Activity:
Every record below is to be repeated exactly, with the pictures left out.

Dataset records:

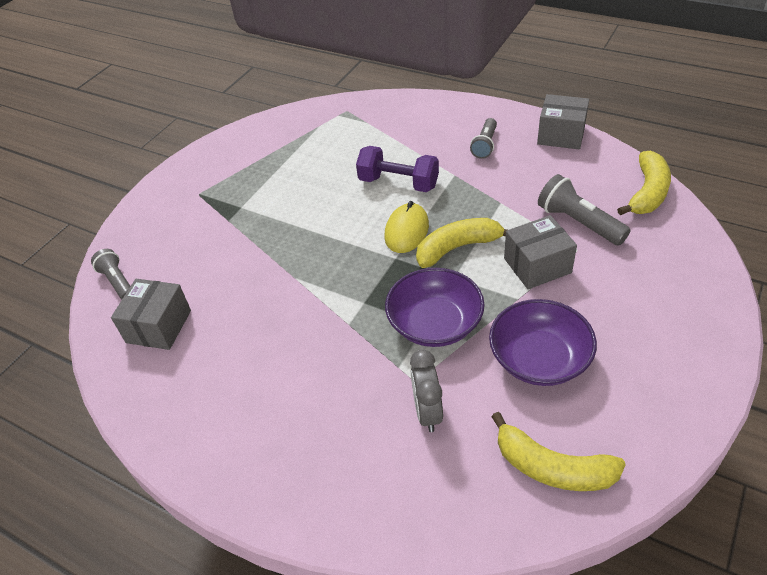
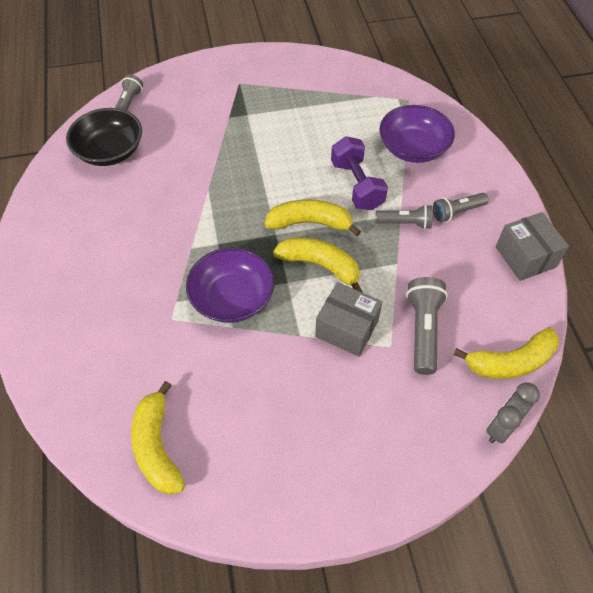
camera: 45 degrees right, 10 degrees up
(159, 326) = (110, 151): grey box -> black bowl
(406, 231) = (310, 223): yellow mouse -> yellow banana
(427, 412) = (150, 342): grey clock -> grey clock (501, 427)
(466, 177) = (405, 223): none -> grey flashlight
(539, 358) = (250, 383): purple bowl -> purple bowl (413, 148)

Solution:
camera: 45 degrees right, 10 degrees up
(159, 326) = (110, 151): grey box -> black bowl
(406, 231) = (310, 223): yellow mouse -> yellow banana
(427, 412) = (150, 342): grey clock -> grey clock (501, 427)
(466, 177) = (405, 223): none -> grey flashlight
(539, 358) = (250, 383): purple bowl -> purple bowl (413, 148)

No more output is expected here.